Look through the material for lines with the word "orange", and copy each one.

── Record extracts

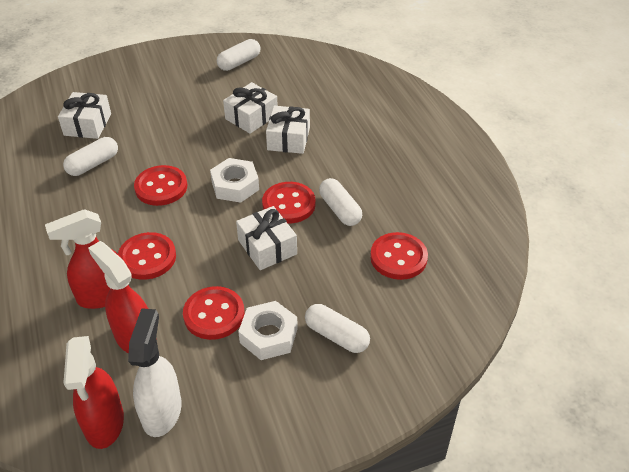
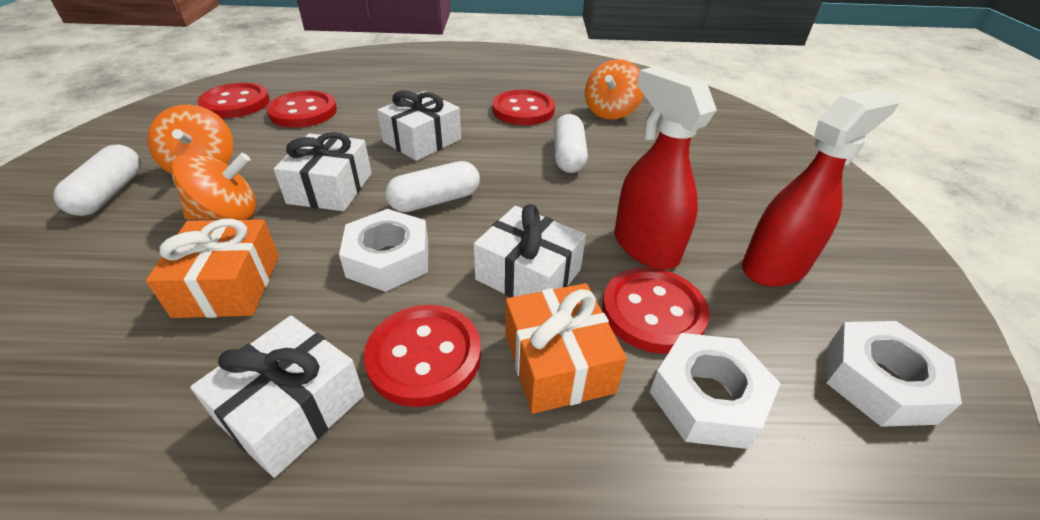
orange gift: 0 -> 2
orange spinning top: 0 -> 3
red spray bottle: 3 -> 2
white capsule: 4 -> 3
white nut: 2 -> 3
white spray bottle: 1 -> 0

────

§ Task result:
orange gift: 0 -> 2
orange spinning top: 0 -> 3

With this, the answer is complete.